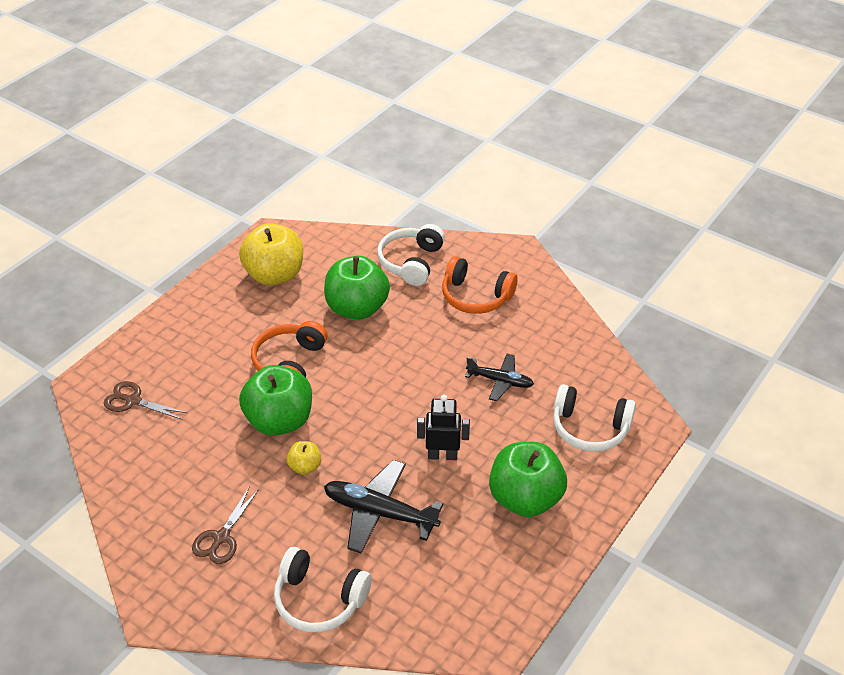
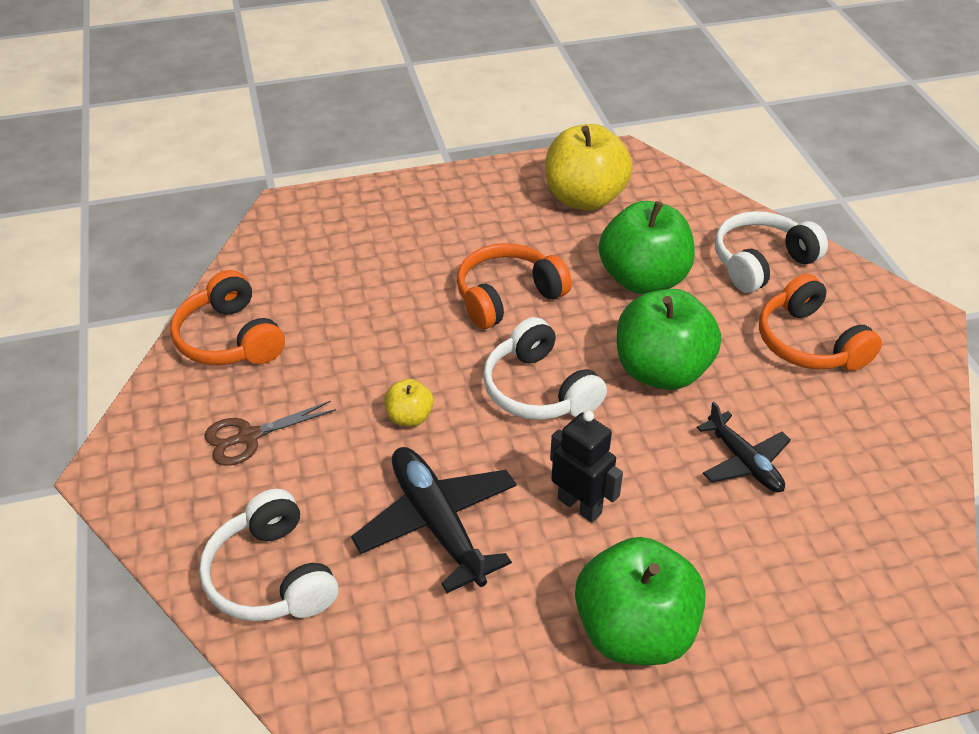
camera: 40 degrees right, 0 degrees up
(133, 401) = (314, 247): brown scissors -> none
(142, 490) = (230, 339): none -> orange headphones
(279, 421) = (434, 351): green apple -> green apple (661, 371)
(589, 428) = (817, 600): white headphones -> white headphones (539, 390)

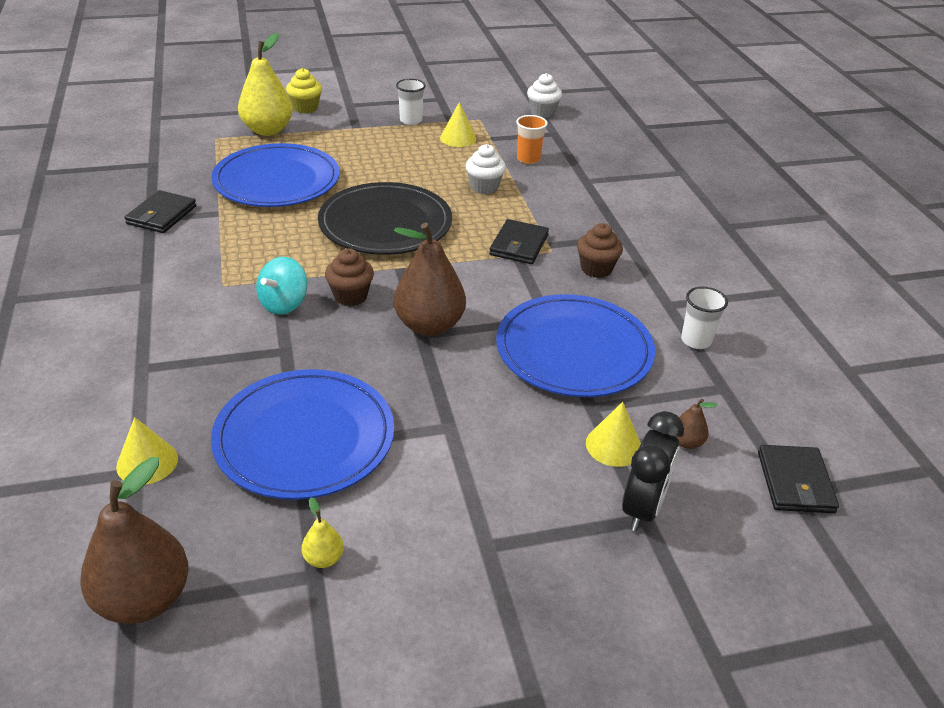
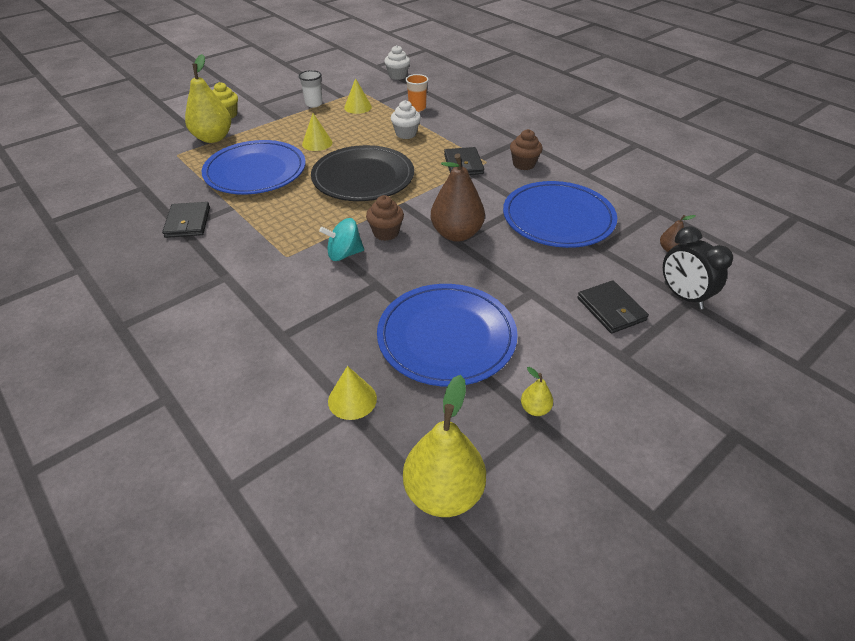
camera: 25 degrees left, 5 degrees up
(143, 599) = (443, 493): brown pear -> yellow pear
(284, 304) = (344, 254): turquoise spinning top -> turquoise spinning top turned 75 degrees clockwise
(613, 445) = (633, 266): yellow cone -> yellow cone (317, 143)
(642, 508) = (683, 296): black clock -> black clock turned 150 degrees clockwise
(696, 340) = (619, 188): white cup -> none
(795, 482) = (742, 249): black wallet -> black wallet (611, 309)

= = = =

*Work request*.
Could you write out, unchanged, the line with "(613, 445) = (633, 266): yellow" and every line after it in the data above?

*Written solution*.
(613, 445) = (633, 266): yellow cone -> yellow cone (317, 143)
(642, 508) = (683, 296): black clock -> black clock turned 150 degrees clockwise
(696, 340) = (619, 188): white cup -> none
(795, 482) = (742, 249): black wallet -> black wallet (611, 309)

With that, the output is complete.